Given data Block Start

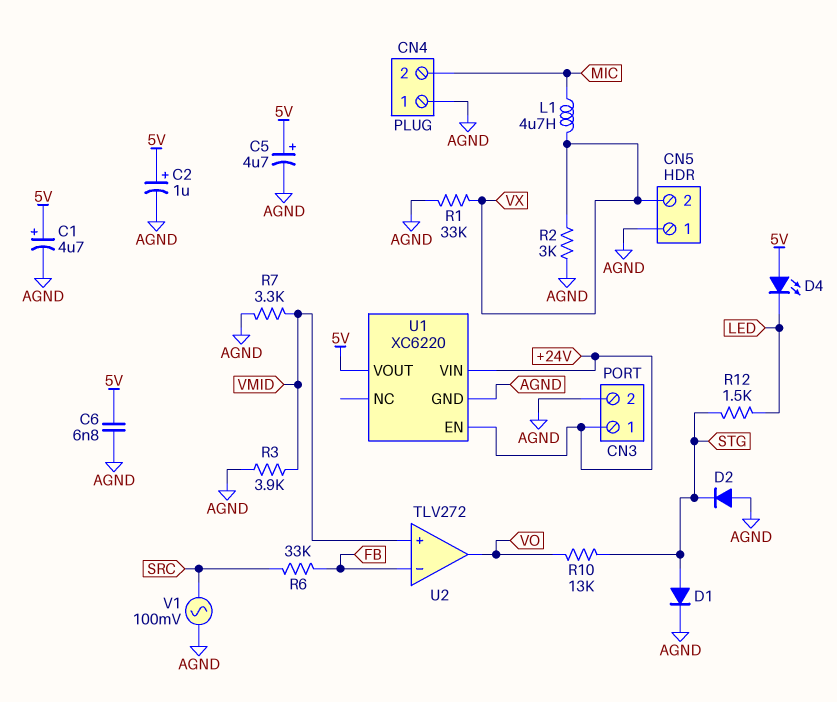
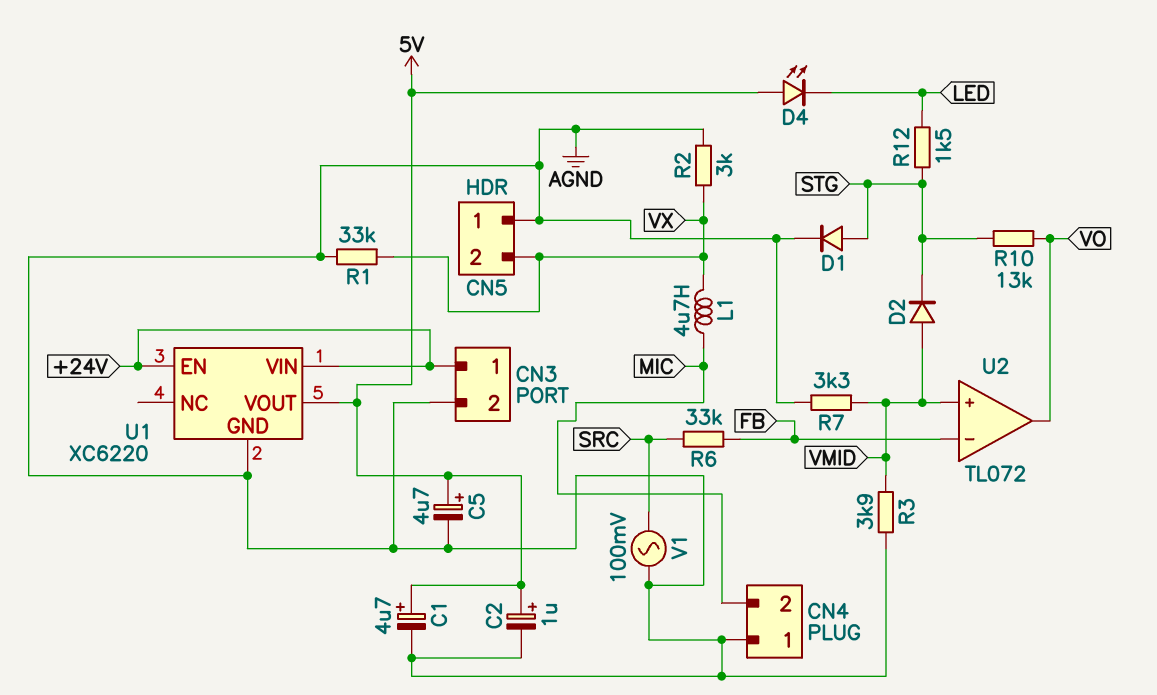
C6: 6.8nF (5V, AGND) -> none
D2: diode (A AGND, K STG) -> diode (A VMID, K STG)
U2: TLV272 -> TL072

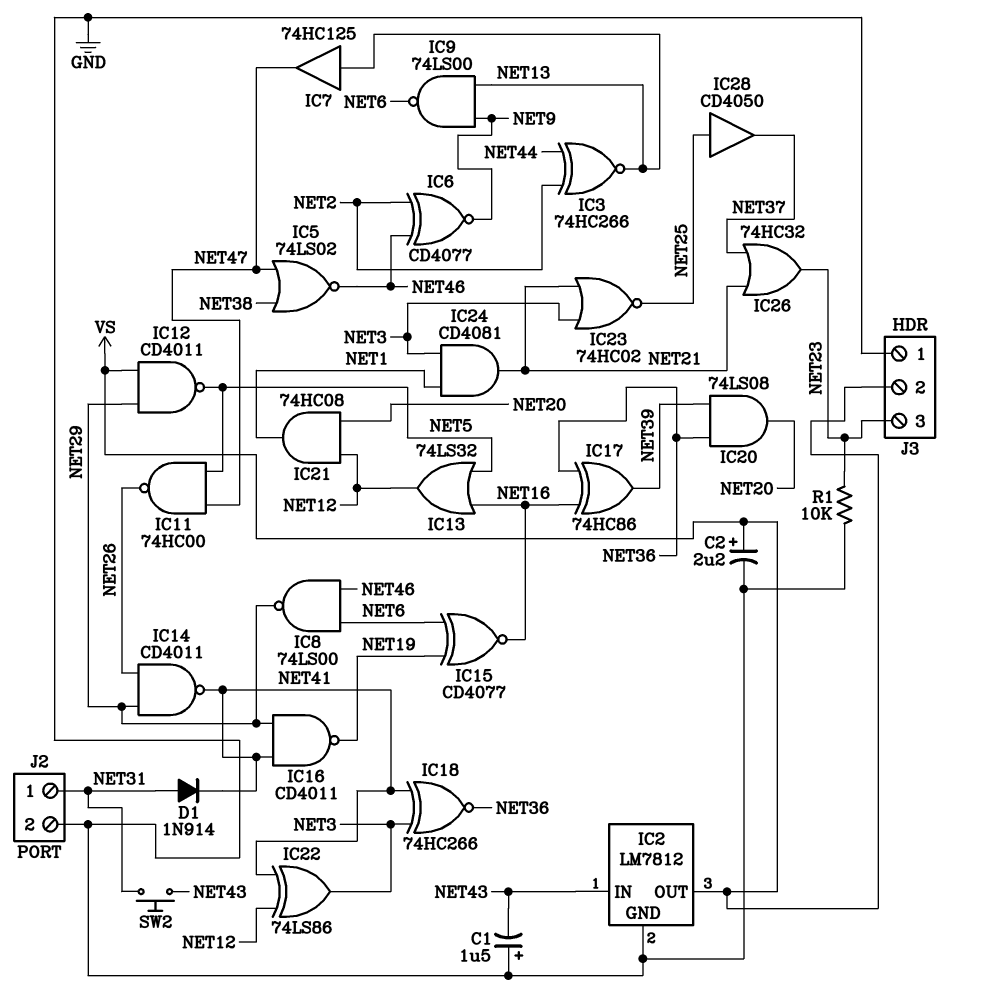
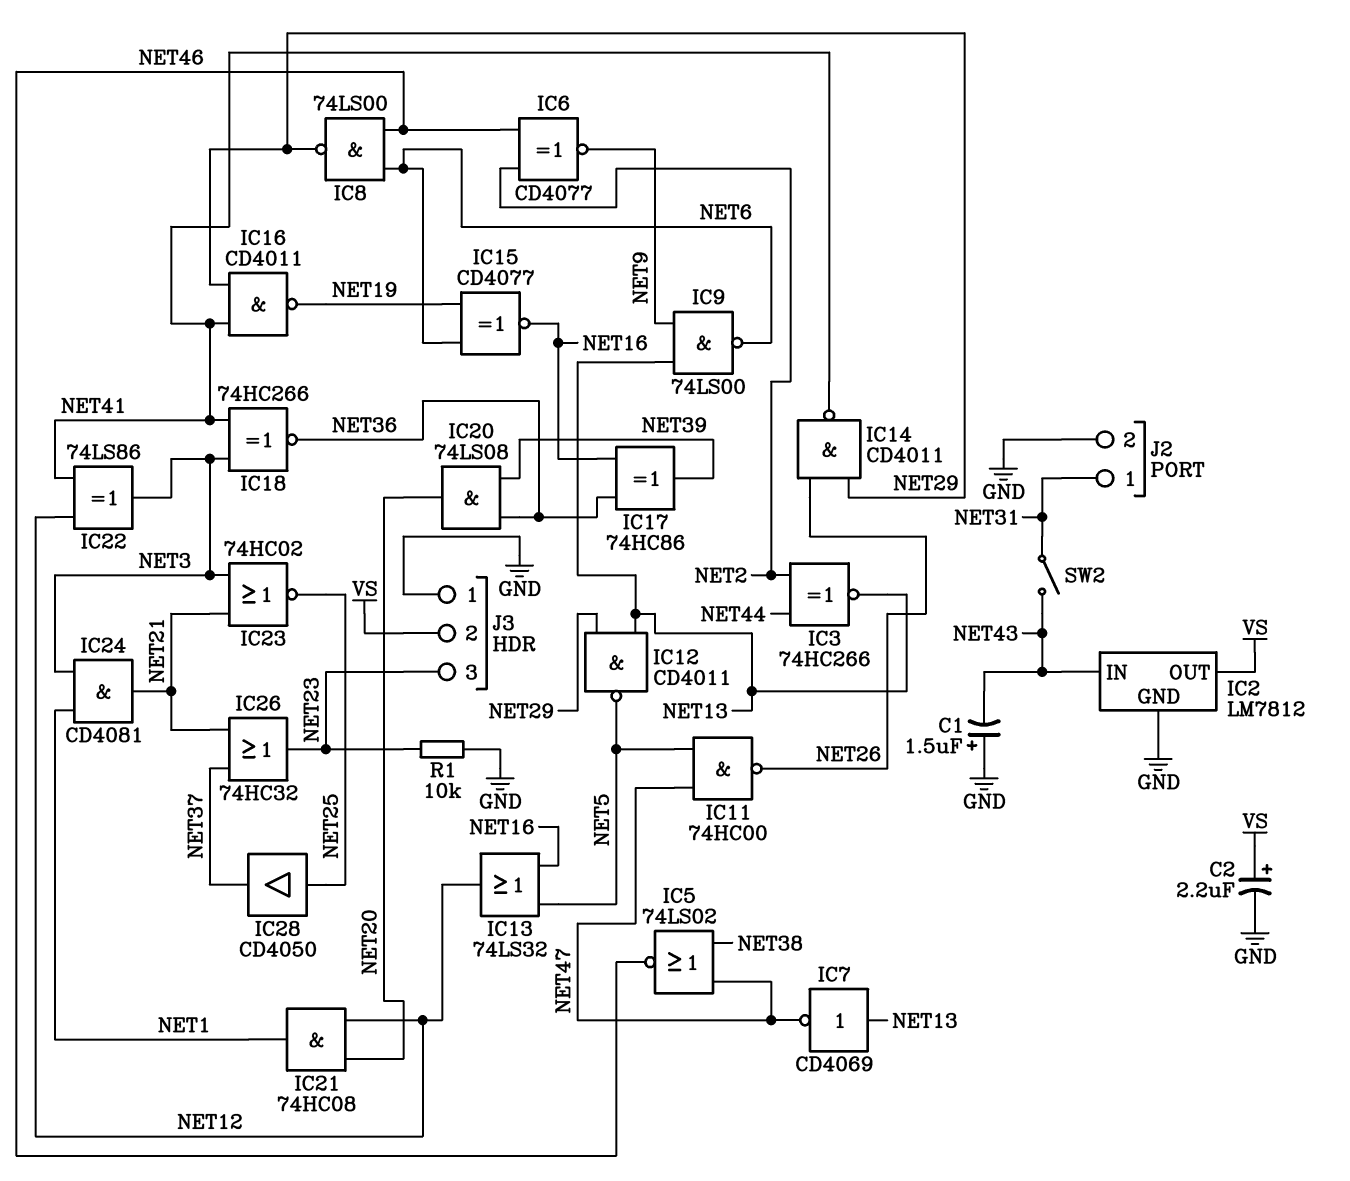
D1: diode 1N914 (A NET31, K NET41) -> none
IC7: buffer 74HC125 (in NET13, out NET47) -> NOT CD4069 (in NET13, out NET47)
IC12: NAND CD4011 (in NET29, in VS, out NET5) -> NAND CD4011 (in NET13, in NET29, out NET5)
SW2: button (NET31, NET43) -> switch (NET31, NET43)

Given data Block End

▸ **What is being asked**: Show the lines above that include "diode".

▸ **Solution for this exercise**:
D2: diode (A AGND, K STG) -> diode (A VMID, K STG)
D1: diode 1N914 (A NET31, K NET41) -> none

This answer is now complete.